## Data under study
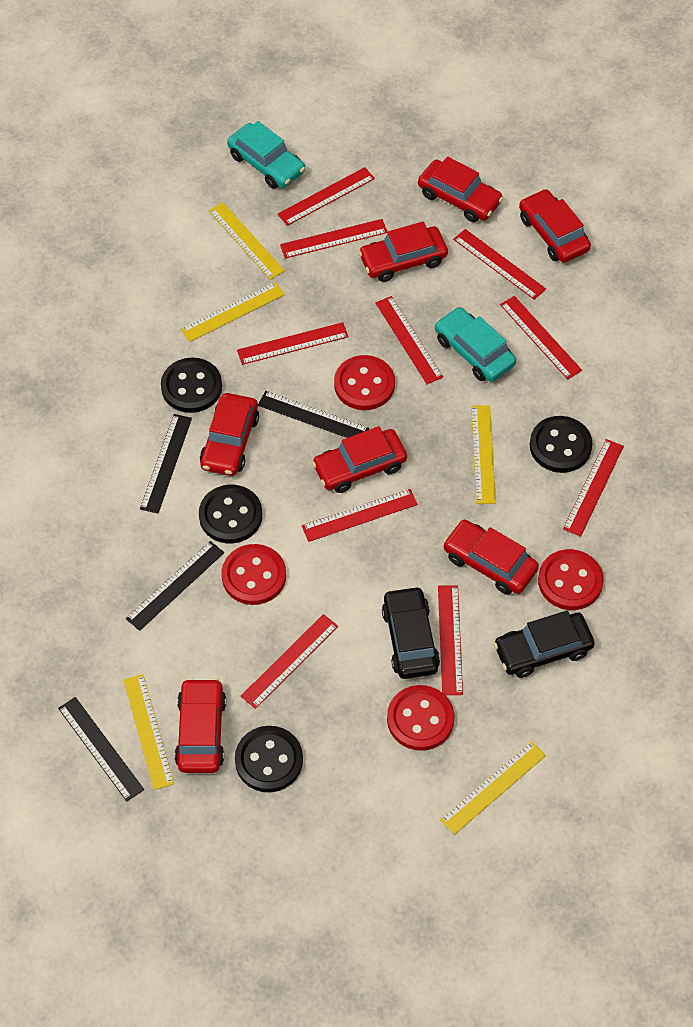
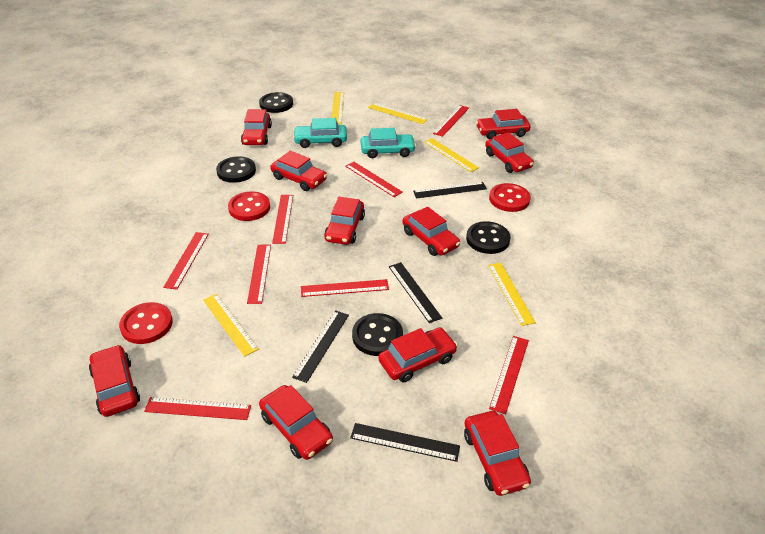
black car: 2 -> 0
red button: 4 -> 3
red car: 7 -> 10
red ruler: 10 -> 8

...

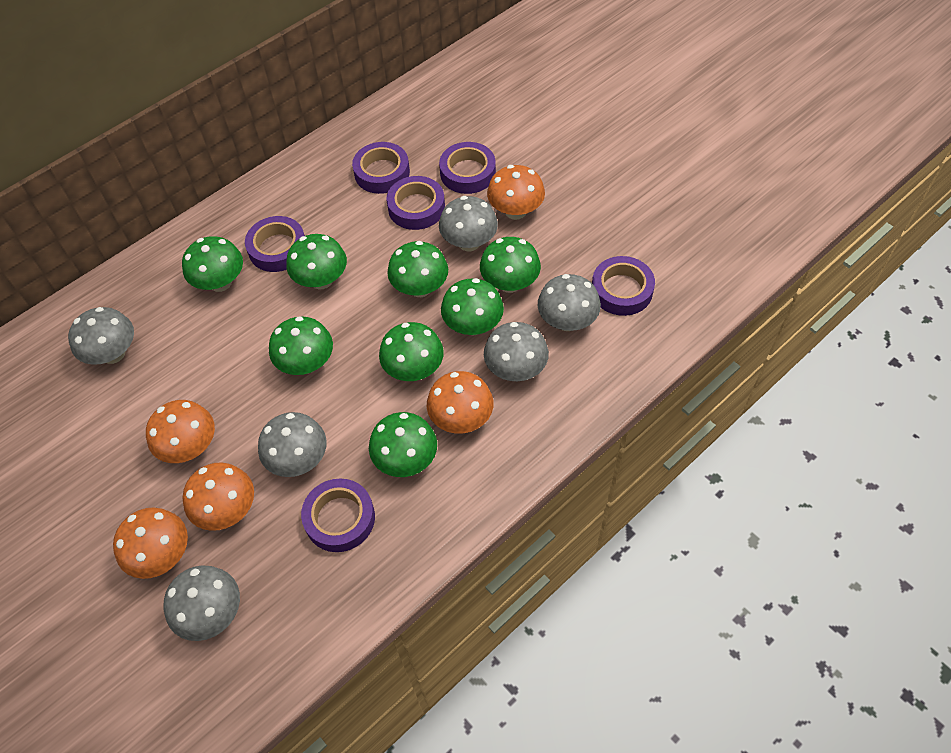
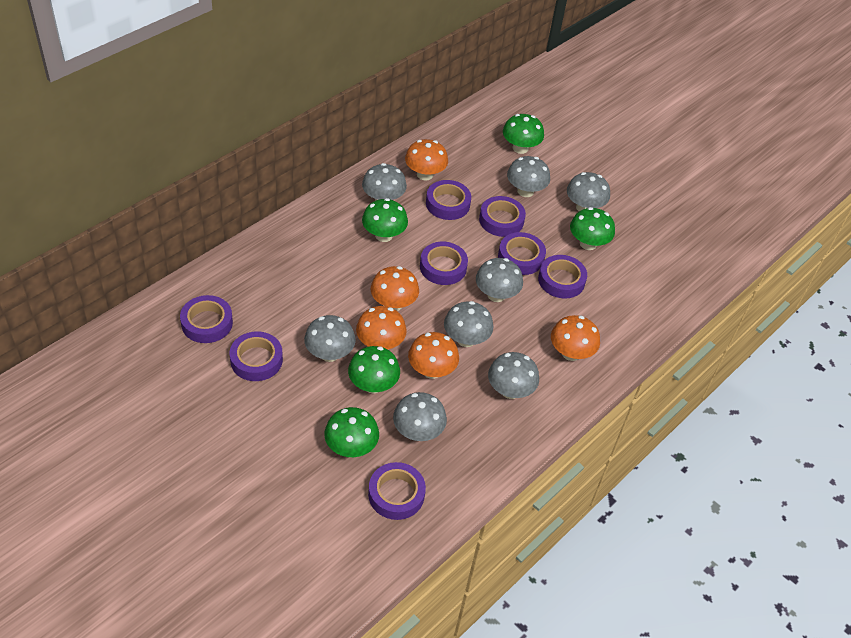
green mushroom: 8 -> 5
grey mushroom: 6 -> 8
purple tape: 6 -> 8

==

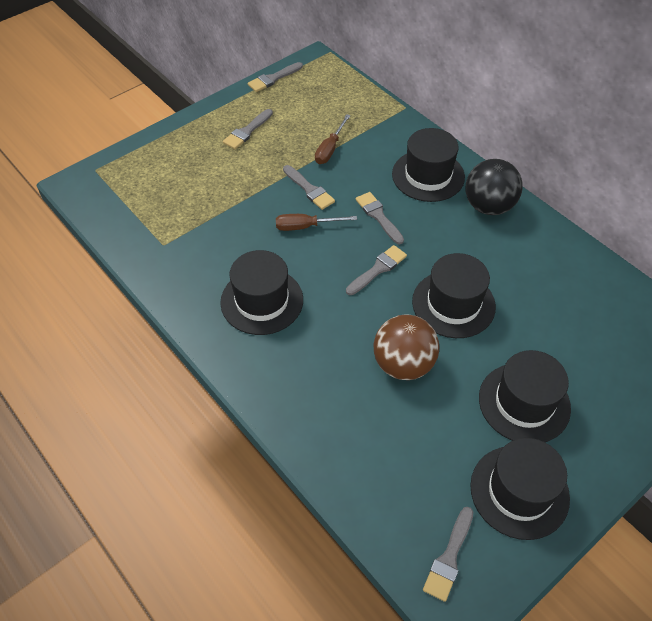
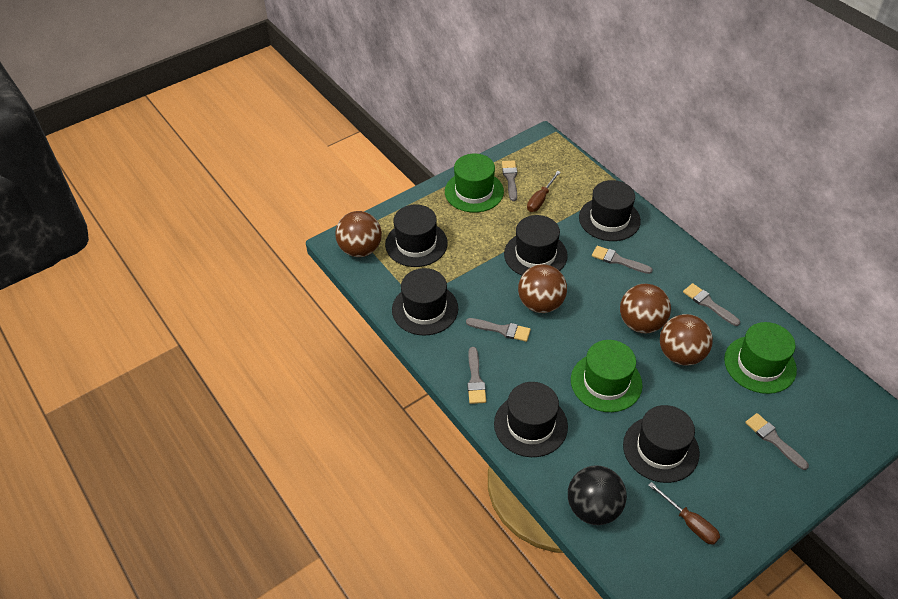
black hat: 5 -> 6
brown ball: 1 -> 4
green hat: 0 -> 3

## What the exercise asks
What you return must be the lines above that run from the line with "black car: 2 -> 0" to the line with "red ruler: 10 -> 8", inclusive, each copied exactly.

## Answer to this task
black car: 2 -> 0
red button: 4 -> 3
red car: 7 -> 10
red ruler: 10 -> 8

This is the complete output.